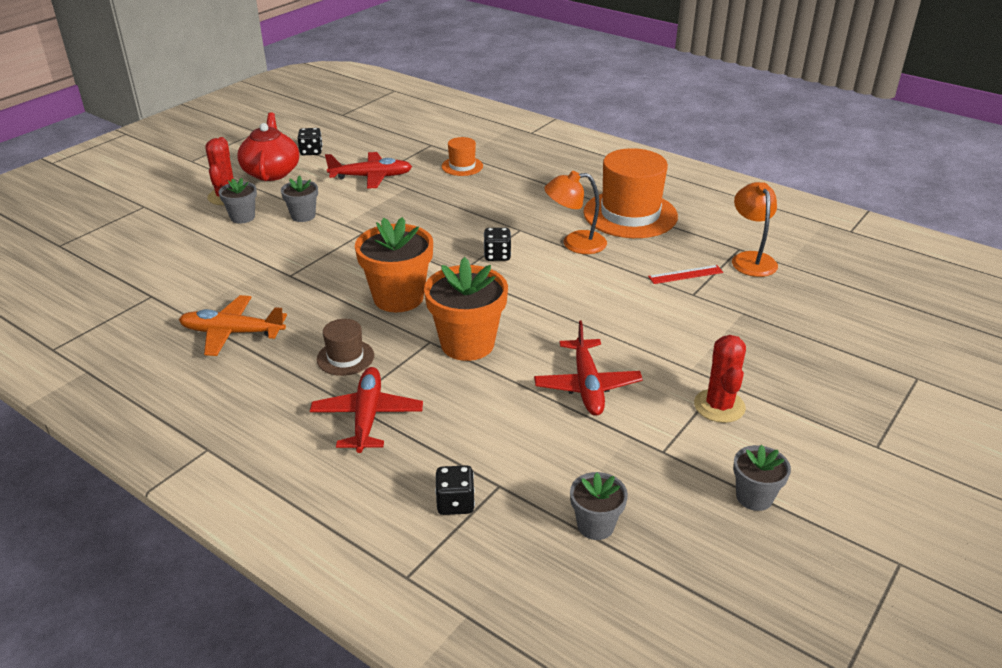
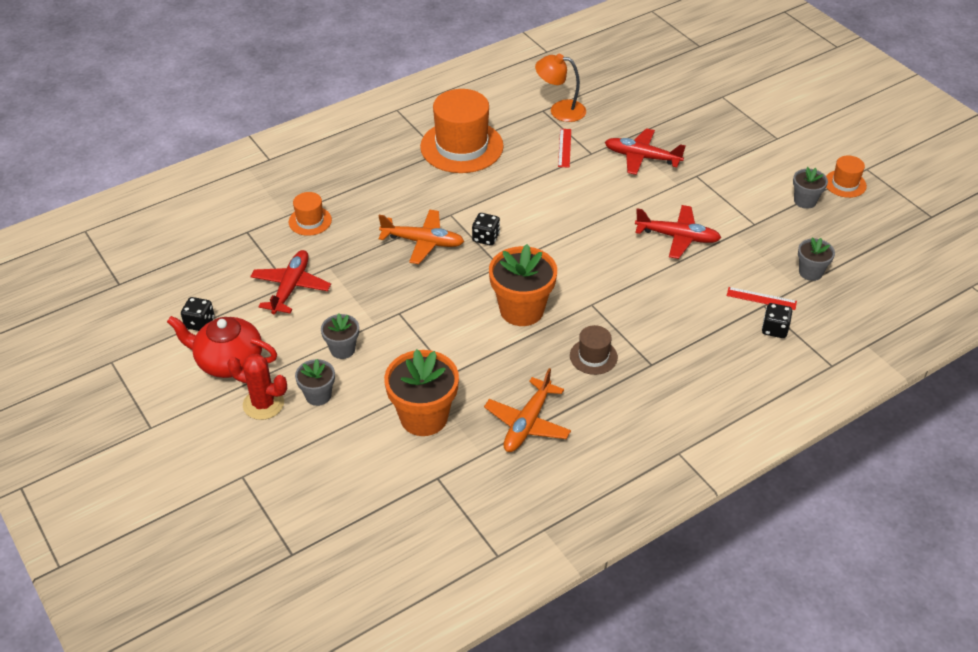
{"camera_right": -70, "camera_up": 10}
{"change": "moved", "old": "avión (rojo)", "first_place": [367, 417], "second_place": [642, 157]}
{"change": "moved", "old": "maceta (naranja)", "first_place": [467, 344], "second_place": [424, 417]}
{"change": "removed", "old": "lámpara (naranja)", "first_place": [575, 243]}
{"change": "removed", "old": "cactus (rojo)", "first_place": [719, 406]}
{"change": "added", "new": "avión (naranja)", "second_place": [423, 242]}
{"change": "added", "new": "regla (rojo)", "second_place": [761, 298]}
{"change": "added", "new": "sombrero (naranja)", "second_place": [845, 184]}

......

- **How to complete this task**:
Please transcribe every record above exactly as written, leaving out the pictures.

- **Answer below**:
{"camera_right": -70, "camera_up": 10}
{"change": "moved", "old": "avión (rojo)", "first_place": [367, 417], "second_place": [642, 157]}
{"change": "moved", "old": "maceta (naranja)", "first_place": [467, 344], "second_place": [424, 417]}
{"change": "removed", "old": "lámpara (naranja)", "first_place": [575, 243]}
{"change": "removed", "old": "cactus (rojo)", "first_place": [719, 406]}
{"change": "added", "new": "avión (naranja)", "second_place": [423, 242]}
{"change": "added", "new": "regla (rojo)", "second_place": [761, 298]}
{"change": "added", "new": "sombrero (naranja)", "second_place": [845, 184]}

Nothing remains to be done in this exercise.